Exercise objective ▸ For every entry below, give an exact repeat and leave out the pictures.
+++ Given information
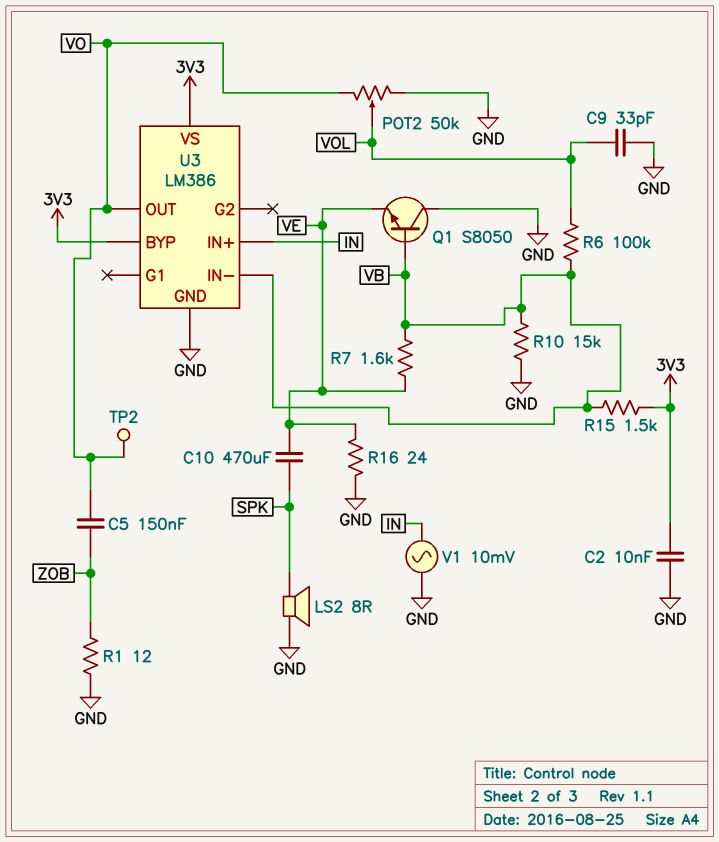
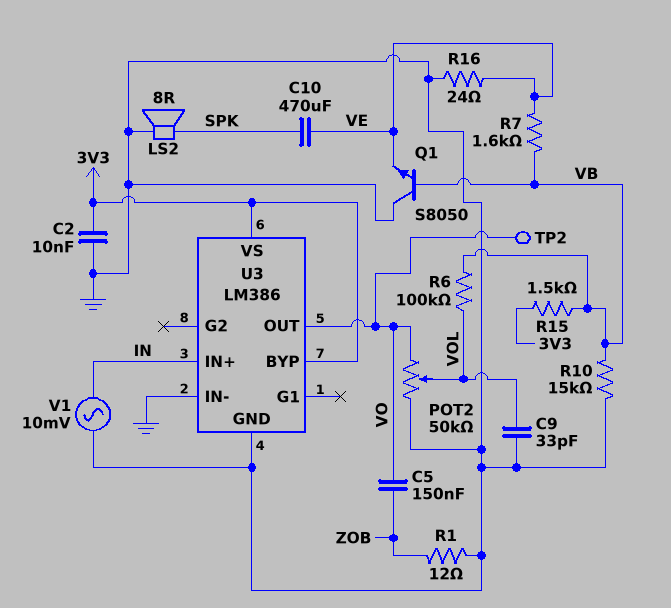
U3 pin IN-: VB -> GND

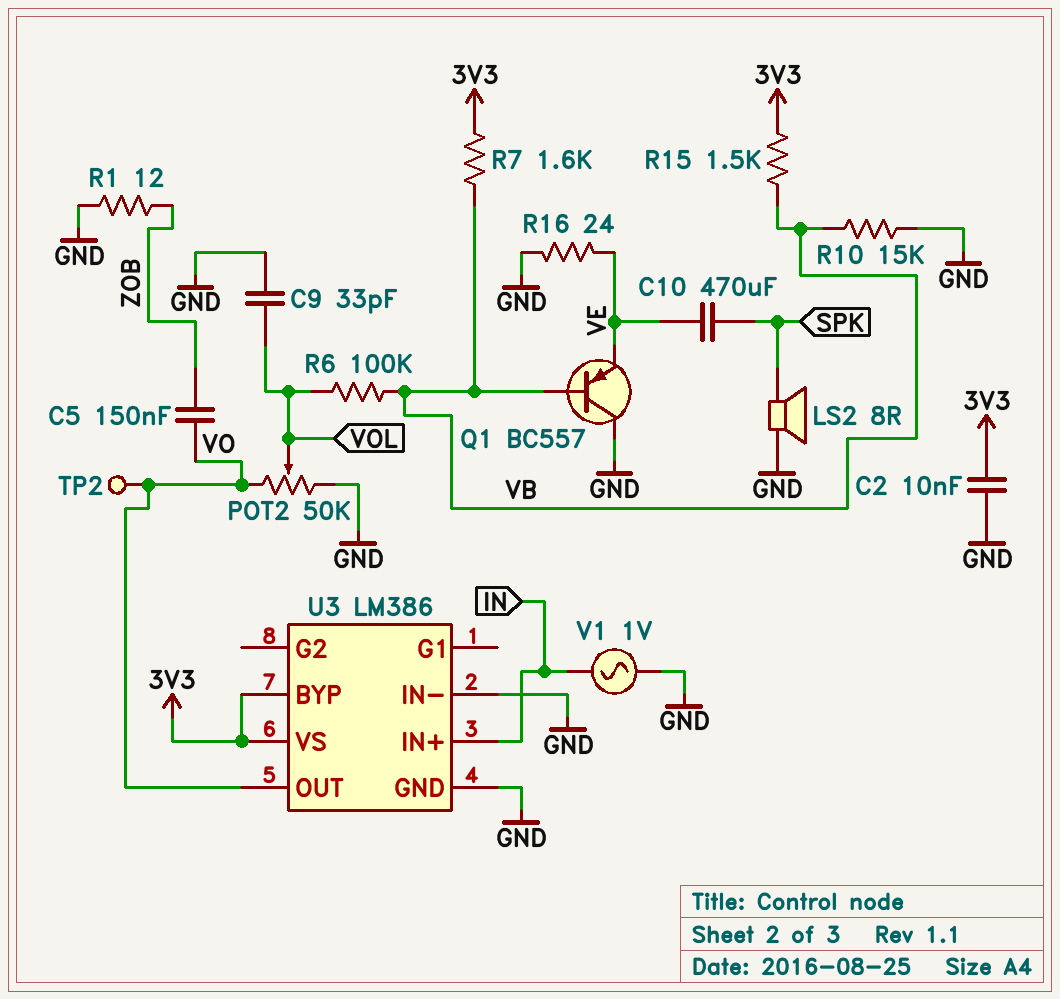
Q1: NPN S8050 (B VB, C GND, E VE) -> PNP BC557 (B VB, C GND, E VE)
R7: 1.6k (VB, VE) -> 1.6k (3V3, VB)
V1: AC 10mV (GND, IN) -> AC 1V (GND, IN)

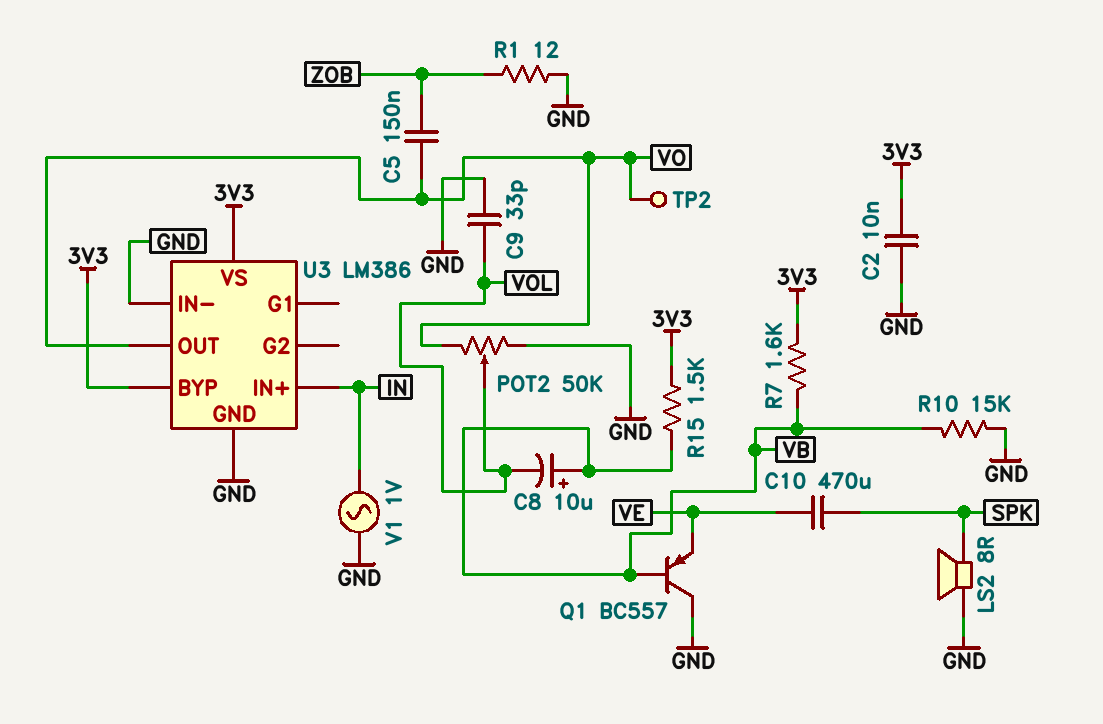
C8: none -> 10uF (plus VB, minus VOL)
R6: 100k (VB, VOL) -> none
R16: 24 (GND, VE) -> none

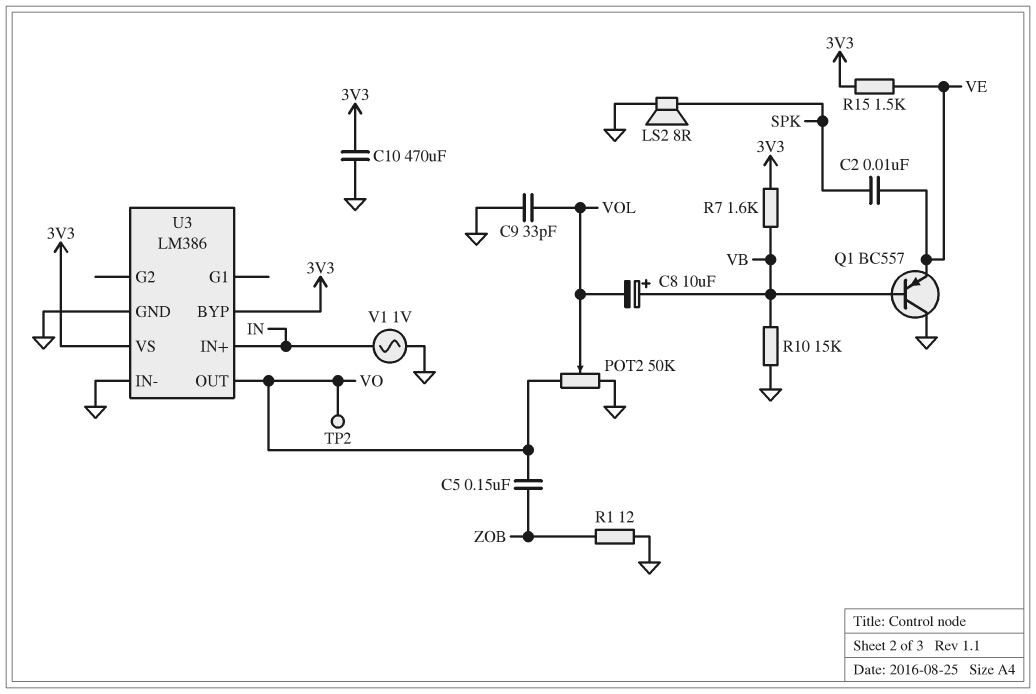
C2: 10nF (3V3, GND) -> 10nF (SPK, VE)
C10: 470uF (SPK, VE) -> 470uF (3V3, GND)
R15: 1.5k (3V3, VB) -> 1.5k (3V3, VE)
++++++
Problem solution ▸
U3 pin IN-: VB -> GND

Q1: NPN S8050 (B VB, C GND, E VE) -> PNP BC557 (B VB, C GND, E VE)
R7: 1.6k (VB, VE) -> 1.6k (3V3, VB)
V1: AC 10mV (GND, IN) -> AC 1V (GND, IN)

C8: none -> 10uF (plus VB, minus VOL)
R6: 100k (VB, VOL) -> none
R16: 24 (GND, VE) -> none

C2: 10nF (3V3, GND) -> 10nF (SPK, VE)
C10: 470uF (SPK, VE) -> 470uF (3V3, GND)
R15: 1.5k (3V3, VB) -> 1.5k (3V3, VE)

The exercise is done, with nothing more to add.